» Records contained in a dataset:
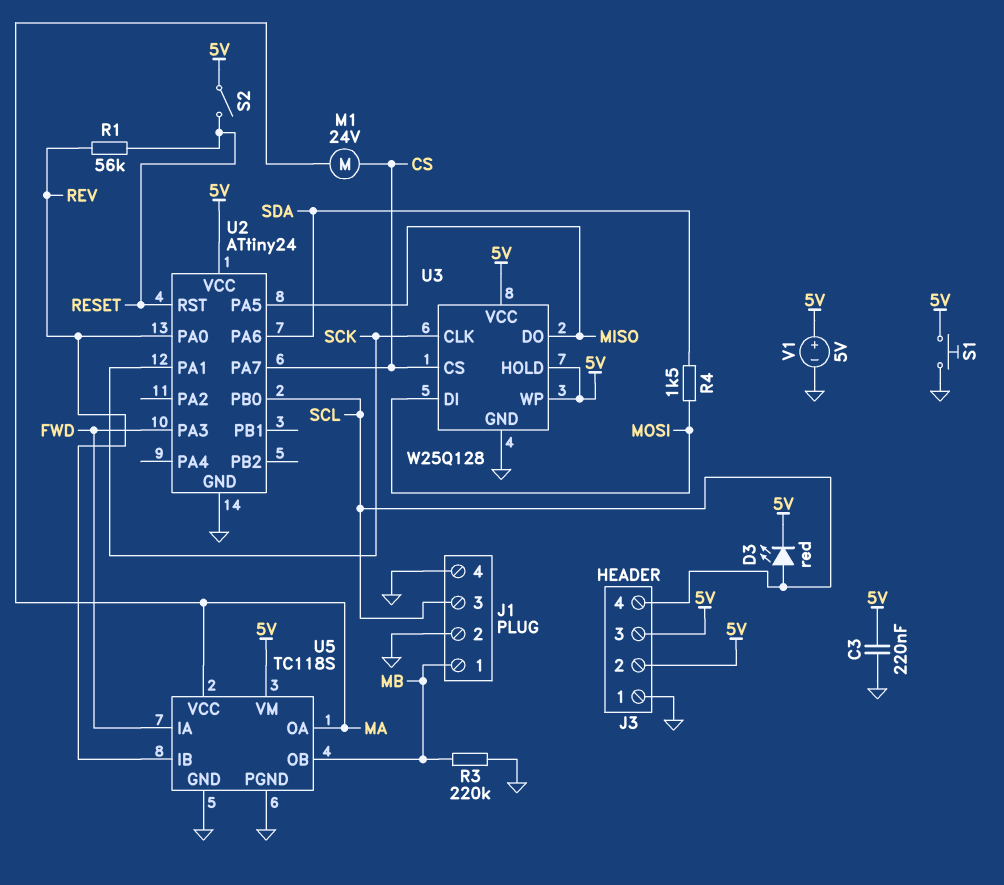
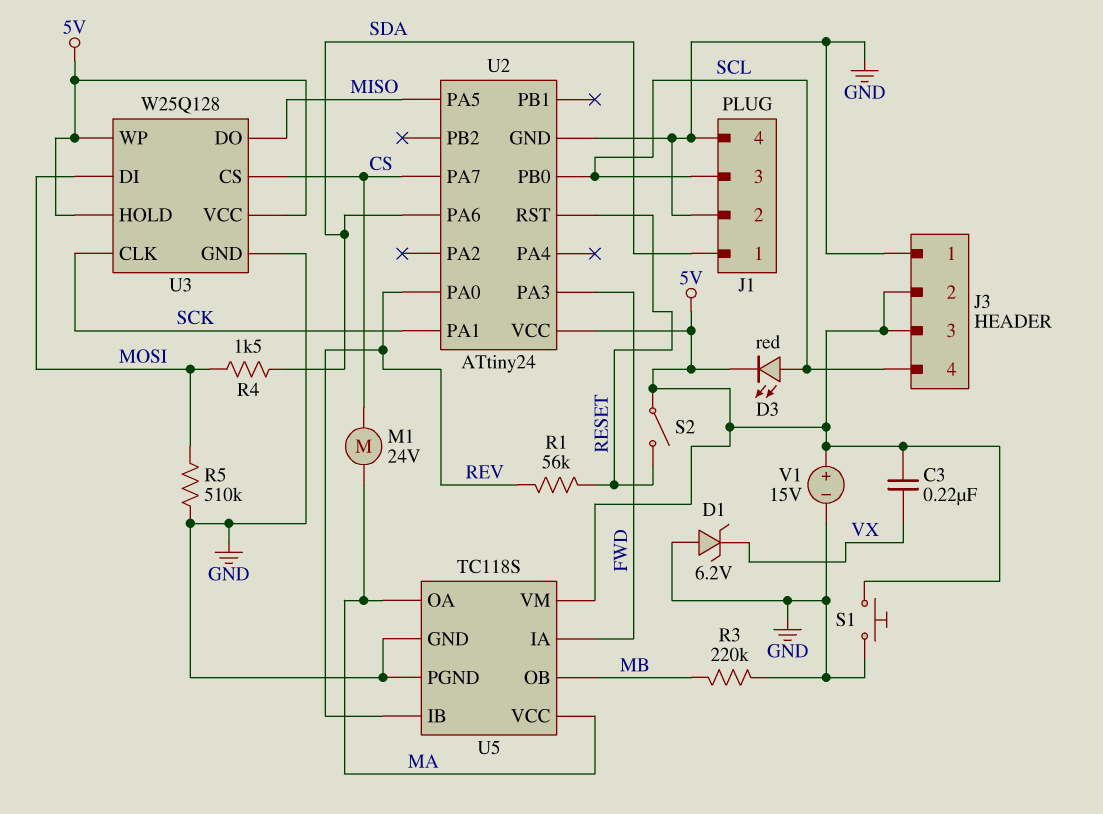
C3: 220nF (5V, GND) -> 220nF (5V, VX)
D1: none -> zener 6.2V (A GND, K VX)
J1 pin 1: MB -> SDA
R5: none -> 510k (GND, MOSI)
V1: 5V (plus 5V, minus GND) -> 15V (plus 5V, minus GND)

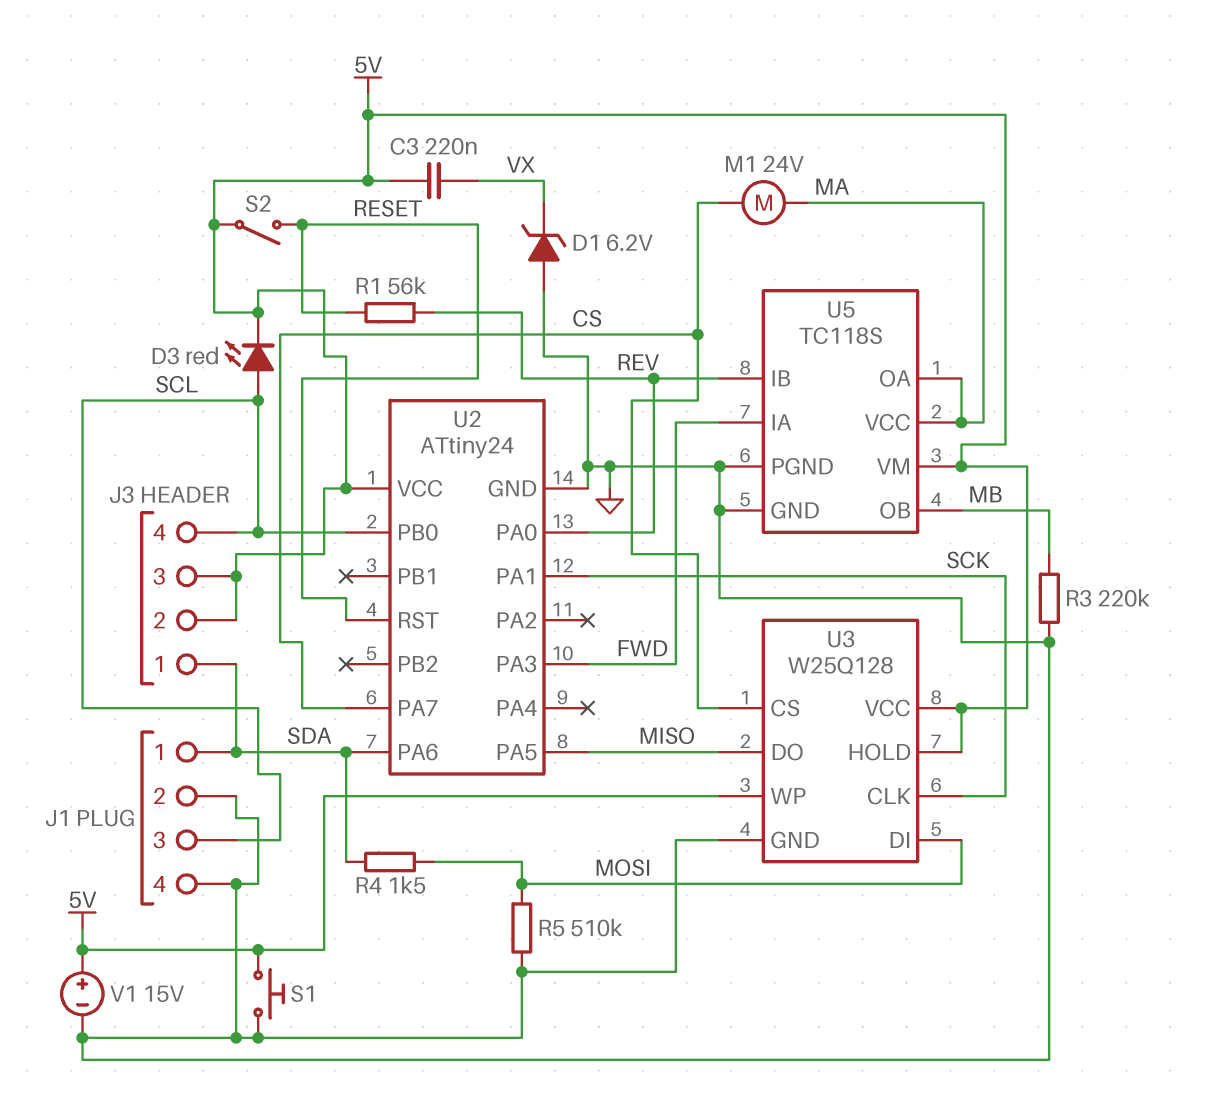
J3 pin 1: GND -> SDA

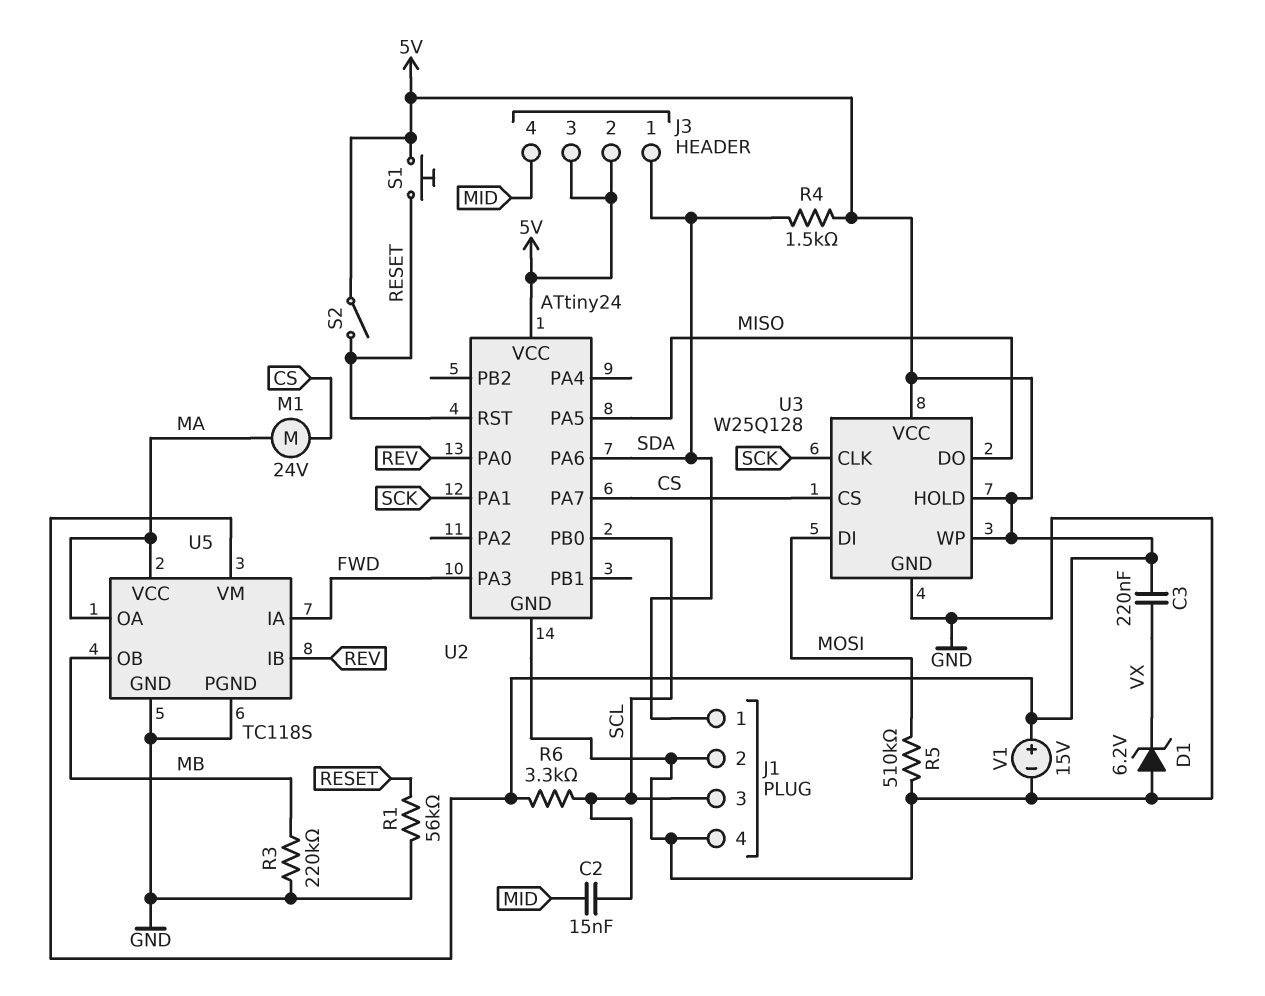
C2: none -> 15nF (MID, SCL)
D3: LED red (A SCL, K 5V) -> none
J3 pin 4: SCL -> MID
R1: 56k (RESET, REV) -> 56k (GND, RESET)
R4: 1.5k (MOSI, SDA) -> 1.5k (5V, SDA)
R6: none -> 3.3k (5V, SCL)
S1: button (5V, GND) -> button (5V, RESET)

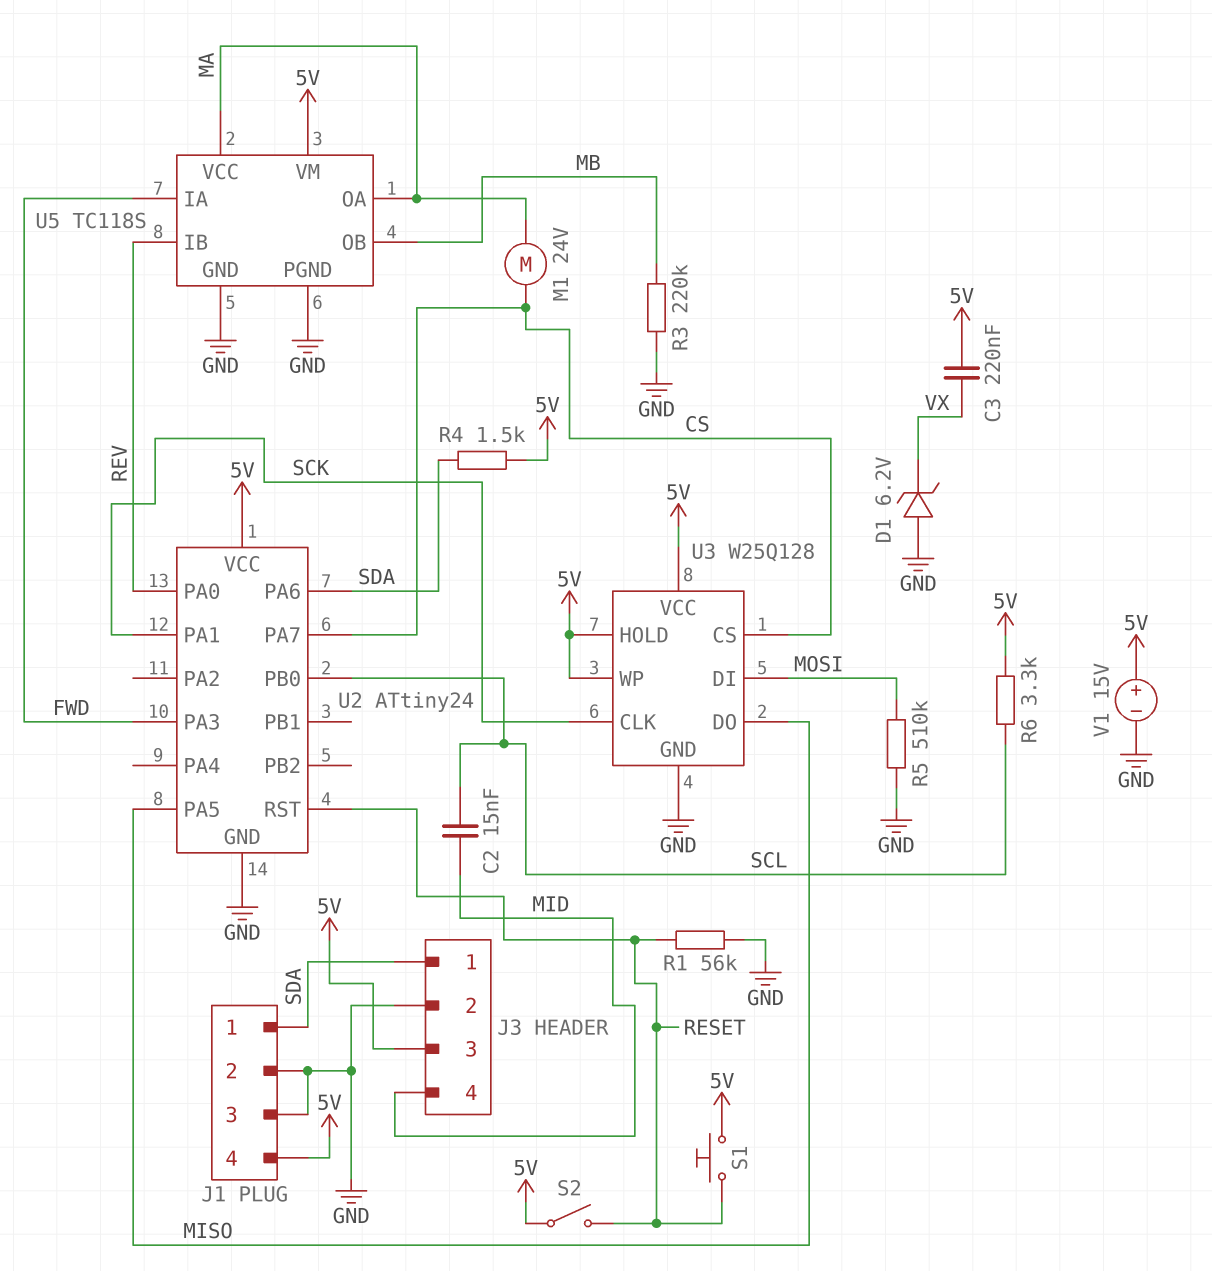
J1 pin 3: SCL -> GND
J1 pin 4: GND -> 5V
J3 pin 2: 5V -> GND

» What to work on: Leaving the pictures out, write out every entry exactly.

» Answer for the task:
C3: 220nF (5V, GND) -> 220nF (5V, VX)
D1: none -> zener 6.2V (A GND, K VX)
J1 pin 1: MB -> SDA
R5: none -> 510k (GND, MOSI)
V1: 5V (plus 5V, minus GND) -> 15V (plus 5V, minus GND)

J3 pin 1: GND -> SDA

C2: none -> 15nF (MID, SCL)
D3: LED red (A SCL, K 5V) -> none
J3 pin 4: SCL -> MID
R1: 56k (RESET, REV) -> 56k (GND, RESET)
R4: 1.5k (MOSI, SDA) -> 1.5k (5V, SDA)
R6: none -> 3.3k (5V, SCL)
S1: button (5V, GND) -> button (5V, RESET)

J1 pin 3: SCL -> GND
J1 pin 4: GND -> 5V
J3 pin 2: 5V -> GND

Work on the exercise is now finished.